TASK OBJECTIVE
Below are entries; output exactly the lines from the one with "brown pencil: 5 -> 3" to the one with "red apple: 5 -> 3", both included, and nothing else.

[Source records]
------------------------------------------------------------

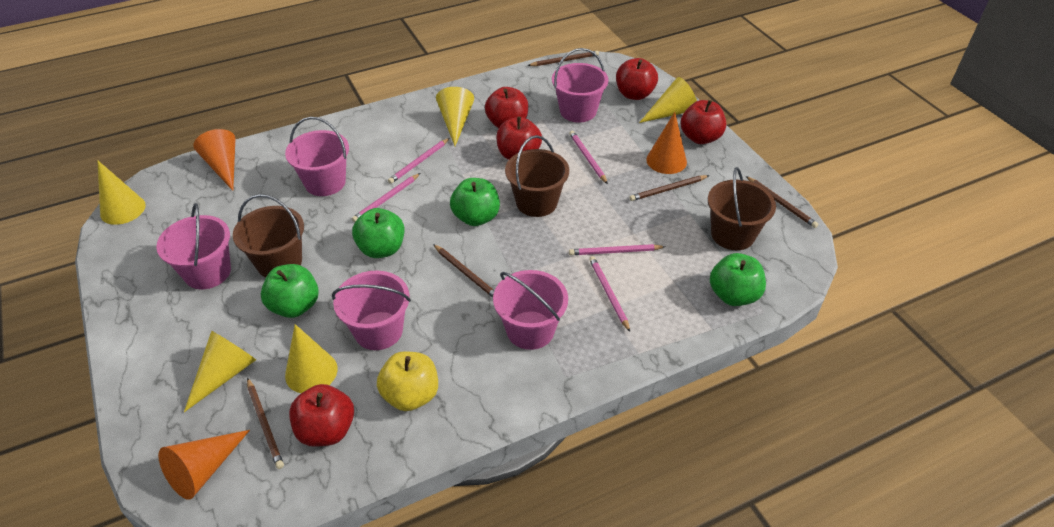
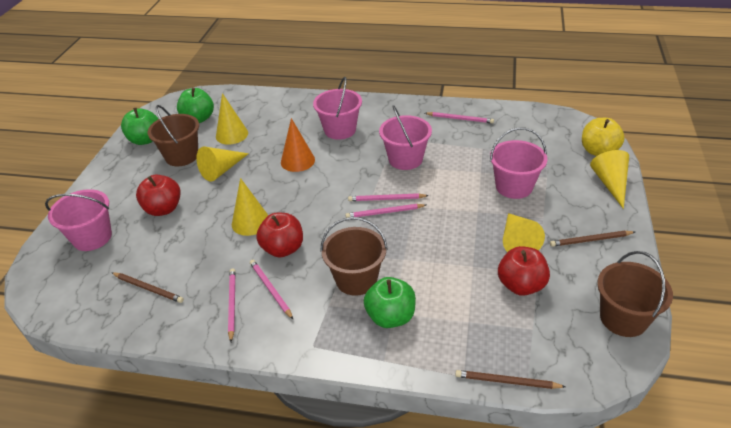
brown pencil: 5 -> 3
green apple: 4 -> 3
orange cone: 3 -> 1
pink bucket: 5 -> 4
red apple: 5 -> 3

------------------------------------------------------------

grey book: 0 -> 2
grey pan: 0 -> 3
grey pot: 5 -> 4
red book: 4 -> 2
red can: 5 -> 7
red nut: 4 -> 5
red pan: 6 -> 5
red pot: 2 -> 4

------------------------------------------------------------

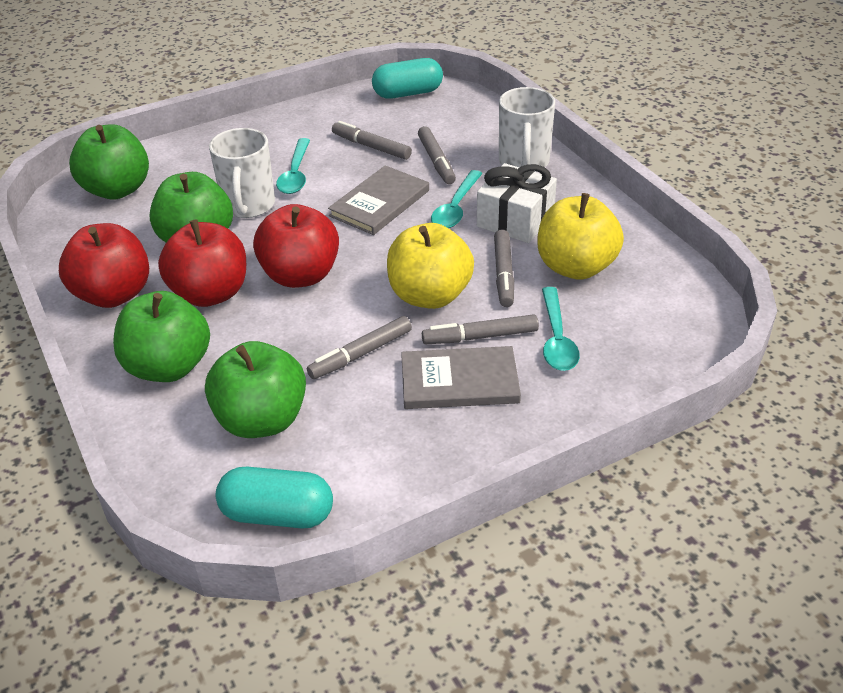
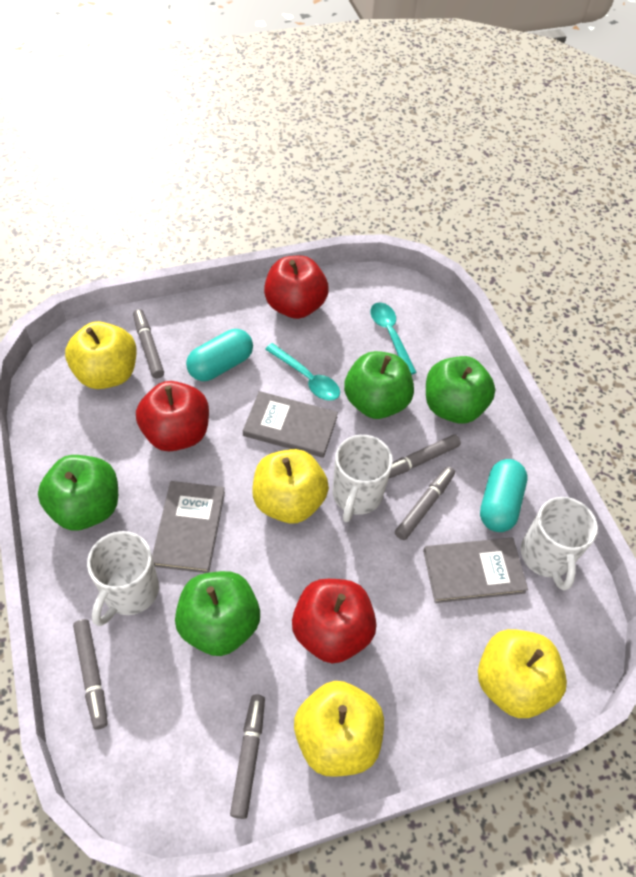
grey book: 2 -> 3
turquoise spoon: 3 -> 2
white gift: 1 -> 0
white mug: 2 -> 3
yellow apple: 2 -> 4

------------------------------------------------------------

ANSWER TO THE EXERCISE
brown pencil: 5 -> 3
green apple: 4 -> 3
orange cone: 3 -> 1
pink bucket: 5 -> 4
red apple: 5 -> 3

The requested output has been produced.